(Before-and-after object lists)
----------------------------------------

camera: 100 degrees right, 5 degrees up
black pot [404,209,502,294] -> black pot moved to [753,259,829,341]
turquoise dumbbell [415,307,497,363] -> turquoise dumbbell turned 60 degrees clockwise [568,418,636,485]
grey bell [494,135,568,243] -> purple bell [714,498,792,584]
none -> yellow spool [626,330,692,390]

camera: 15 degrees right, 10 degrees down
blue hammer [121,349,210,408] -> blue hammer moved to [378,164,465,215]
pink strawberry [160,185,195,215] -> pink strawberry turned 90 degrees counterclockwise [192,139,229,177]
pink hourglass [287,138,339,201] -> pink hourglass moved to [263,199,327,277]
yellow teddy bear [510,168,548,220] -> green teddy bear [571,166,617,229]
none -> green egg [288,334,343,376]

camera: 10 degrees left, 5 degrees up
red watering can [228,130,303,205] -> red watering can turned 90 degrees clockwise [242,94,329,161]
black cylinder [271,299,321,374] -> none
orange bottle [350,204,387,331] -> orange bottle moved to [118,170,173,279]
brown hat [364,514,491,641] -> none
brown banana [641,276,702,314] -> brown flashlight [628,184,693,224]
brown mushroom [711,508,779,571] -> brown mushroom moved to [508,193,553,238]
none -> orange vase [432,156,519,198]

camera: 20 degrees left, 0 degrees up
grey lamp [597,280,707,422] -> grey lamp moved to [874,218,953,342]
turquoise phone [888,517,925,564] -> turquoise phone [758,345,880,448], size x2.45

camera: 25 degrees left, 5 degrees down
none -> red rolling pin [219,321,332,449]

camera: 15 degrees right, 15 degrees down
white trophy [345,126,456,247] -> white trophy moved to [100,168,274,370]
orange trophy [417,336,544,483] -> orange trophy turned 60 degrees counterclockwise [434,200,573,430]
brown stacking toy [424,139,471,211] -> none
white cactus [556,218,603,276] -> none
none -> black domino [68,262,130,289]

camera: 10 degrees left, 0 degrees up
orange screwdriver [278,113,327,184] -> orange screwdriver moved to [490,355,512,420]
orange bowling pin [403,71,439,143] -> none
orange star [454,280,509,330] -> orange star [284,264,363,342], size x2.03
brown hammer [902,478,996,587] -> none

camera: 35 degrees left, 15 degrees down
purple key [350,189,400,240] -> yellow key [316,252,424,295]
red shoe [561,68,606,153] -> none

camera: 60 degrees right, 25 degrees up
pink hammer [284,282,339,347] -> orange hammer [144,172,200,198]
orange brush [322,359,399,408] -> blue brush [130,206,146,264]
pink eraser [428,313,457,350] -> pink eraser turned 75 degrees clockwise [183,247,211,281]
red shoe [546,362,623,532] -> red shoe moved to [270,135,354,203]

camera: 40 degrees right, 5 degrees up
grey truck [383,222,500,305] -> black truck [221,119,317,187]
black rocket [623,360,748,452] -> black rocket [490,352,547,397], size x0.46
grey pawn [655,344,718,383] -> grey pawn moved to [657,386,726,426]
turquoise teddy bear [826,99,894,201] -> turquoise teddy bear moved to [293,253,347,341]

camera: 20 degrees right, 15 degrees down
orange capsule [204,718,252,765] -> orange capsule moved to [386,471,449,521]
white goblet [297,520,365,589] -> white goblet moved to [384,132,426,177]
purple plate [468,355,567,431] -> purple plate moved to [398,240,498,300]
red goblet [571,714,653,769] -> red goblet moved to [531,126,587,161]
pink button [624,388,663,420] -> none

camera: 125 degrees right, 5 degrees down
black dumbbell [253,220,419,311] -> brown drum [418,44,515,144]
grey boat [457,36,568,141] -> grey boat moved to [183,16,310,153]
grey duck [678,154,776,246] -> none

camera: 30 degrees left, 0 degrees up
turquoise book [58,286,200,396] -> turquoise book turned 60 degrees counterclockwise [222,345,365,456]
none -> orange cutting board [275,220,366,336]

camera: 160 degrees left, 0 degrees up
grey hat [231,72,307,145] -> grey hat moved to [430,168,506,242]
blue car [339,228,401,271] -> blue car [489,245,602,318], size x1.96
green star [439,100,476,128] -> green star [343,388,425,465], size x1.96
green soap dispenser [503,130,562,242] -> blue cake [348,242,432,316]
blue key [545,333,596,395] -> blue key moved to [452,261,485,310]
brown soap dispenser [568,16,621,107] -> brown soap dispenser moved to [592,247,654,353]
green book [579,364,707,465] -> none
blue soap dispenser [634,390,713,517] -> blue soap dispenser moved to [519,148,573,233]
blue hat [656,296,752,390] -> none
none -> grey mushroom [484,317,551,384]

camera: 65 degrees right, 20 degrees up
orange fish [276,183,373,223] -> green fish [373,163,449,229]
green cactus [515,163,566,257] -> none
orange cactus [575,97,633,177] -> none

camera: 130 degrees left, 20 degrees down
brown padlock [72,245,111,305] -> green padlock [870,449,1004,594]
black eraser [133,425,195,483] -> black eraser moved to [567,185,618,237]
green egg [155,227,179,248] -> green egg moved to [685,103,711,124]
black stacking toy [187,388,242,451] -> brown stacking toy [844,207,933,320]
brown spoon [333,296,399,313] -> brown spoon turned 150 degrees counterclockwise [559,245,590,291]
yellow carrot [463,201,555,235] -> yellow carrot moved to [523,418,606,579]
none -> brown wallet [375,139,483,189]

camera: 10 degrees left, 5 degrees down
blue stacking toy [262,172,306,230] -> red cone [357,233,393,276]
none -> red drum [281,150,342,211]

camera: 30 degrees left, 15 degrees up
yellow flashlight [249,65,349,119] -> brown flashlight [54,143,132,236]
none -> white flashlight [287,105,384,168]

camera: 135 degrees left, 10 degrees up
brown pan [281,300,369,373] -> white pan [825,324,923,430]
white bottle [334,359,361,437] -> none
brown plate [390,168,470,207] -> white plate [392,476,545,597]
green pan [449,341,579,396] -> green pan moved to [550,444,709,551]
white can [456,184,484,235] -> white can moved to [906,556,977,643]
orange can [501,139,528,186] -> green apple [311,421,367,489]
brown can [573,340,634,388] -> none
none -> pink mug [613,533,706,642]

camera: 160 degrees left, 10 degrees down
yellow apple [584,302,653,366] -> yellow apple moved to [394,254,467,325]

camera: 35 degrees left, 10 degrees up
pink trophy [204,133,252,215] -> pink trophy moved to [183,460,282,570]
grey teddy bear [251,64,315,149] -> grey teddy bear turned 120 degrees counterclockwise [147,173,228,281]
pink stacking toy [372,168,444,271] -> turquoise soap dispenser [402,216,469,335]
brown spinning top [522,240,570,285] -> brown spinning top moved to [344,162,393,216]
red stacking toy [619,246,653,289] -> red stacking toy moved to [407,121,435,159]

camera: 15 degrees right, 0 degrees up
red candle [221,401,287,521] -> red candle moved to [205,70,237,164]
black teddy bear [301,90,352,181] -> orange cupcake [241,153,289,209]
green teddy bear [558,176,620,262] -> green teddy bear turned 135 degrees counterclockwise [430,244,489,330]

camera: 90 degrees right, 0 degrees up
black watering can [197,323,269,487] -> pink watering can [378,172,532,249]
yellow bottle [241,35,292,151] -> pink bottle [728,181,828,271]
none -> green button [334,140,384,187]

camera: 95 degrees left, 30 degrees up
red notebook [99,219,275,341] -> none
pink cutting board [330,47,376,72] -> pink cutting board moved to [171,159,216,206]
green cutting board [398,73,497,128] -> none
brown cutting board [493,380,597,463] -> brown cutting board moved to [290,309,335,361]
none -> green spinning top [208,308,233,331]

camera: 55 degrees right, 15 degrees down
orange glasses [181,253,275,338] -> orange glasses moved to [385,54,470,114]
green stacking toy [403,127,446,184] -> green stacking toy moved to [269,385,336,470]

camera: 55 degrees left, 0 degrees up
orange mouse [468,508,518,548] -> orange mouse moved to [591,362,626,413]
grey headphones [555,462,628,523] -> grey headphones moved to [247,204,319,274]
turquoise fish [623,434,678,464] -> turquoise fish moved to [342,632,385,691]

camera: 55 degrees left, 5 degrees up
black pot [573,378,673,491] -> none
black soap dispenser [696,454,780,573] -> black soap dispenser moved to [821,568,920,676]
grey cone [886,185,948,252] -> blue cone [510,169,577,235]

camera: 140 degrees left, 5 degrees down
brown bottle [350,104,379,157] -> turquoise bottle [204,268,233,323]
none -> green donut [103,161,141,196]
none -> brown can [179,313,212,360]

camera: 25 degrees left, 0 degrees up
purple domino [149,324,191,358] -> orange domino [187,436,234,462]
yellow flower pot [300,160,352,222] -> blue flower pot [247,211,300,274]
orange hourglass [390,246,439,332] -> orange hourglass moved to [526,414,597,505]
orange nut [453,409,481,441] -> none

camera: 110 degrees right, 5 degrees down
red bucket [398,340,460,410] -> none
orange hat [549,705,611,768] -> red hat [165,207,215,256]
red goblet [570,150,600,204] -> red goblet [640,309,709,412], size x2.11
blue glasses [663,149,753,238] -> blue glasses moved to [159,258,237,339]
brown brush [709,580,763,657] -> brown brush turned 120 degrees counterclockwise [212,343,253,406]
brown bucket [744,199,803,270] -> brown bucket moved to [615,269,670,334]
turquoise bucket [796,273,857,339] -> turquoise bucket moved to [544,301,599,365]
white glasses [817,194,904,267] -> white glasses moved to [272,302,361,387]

----------------------------------------

- _What to do_:
Only this range is to be output: the line that contains "yellow bottle [241,35,292,151]" through the last line of the records above, both inclusive.

- _Answer_:
yellow bottle [241,35,292,151] -> pink bottle [728,181,828,271]
none -> green button [334,140,384,187]

camera: 95 degrees left, 30 degrees up
red notebook [99,219,275,341] -> none
pink cutting board [330,47,376,72] -> pink cutting board moved to [171,159,216,206]
green cutting board [398,73,497,128] -> none
brown cutting board [493,380,597,463] -> brown cutting board moved to [290,309,335,361]
none -> green spinning top [208,308,233,331]

camera: 55 degrees right, 15 degrees down
orange glasses [181,253,275,338] -> orange glasses moved to [385,54,470,114]
green stacking toy [403,127,446,184] -> green stacking toy moved to [269,385,336,470]

camera: 55 degrees left, 0 degrees up
orange mouse [468,508,518,548] -> orange mouse moved to [591,362,626,413]
grey headphones [555,462,628,523] -> grey headphones moved to [247,204,319,274]
turquoise fish [623,434,678,464] -> turquoise fish moved to [342,632,385,691]

camera: 55 degrees left, 5 degrees up
black pot [573,378,673,491] -> none
black soap dispenser [696,454,780,573] -> black soap dispenser moved to [821,568,920,676]
grey cone [886,185,948,252] -> blue cone [510,169,577,235]

camera: 140 degrees left, 5 degrees down
brown bottle [350,104,379,157] -> turquoise bottle [204,268,233,323]
none -> green donut [103,161,141,196]
none -> brown can [179,313,212,360]

camera: 25 degrees left, 0 degrees up
purple domino [149,324,191,358] -> orange domino [187,436,234,462]
yellow flower pot [300,160,352,222] -> blue flower pot [247,211,300,274]
orange hourglass [390,246,439,332] -> orange hourglass moved to [526,414,597,505]
orange nut [453,409,481,441] -> none

camera: 110 degrees right, 5 degrees down
red bucket [398,340,460,410] -> none
orange hat [549,705,611,768] -> red hat [165,207,215,256]
red goblet [570,150,600,204] -> red goblet [640,309,709,412], size x2.11
blue glasses [663,149,753,238] -> blue glasses moved to [159,258,237,339]
brown brush [709,580,763,657] -> brown brush turned 120 degrees counterclockwise [212,343,253,406]
brown bucket [744,199,803,270] -> brown bucket moved to [615,269,670,334]
turquoise bucket [796,273,857,339] -> turquoise bucket moved to [544,301,599,365]
white glasses [817,194,904,267] -> white glasses moved to [272,302,361,387]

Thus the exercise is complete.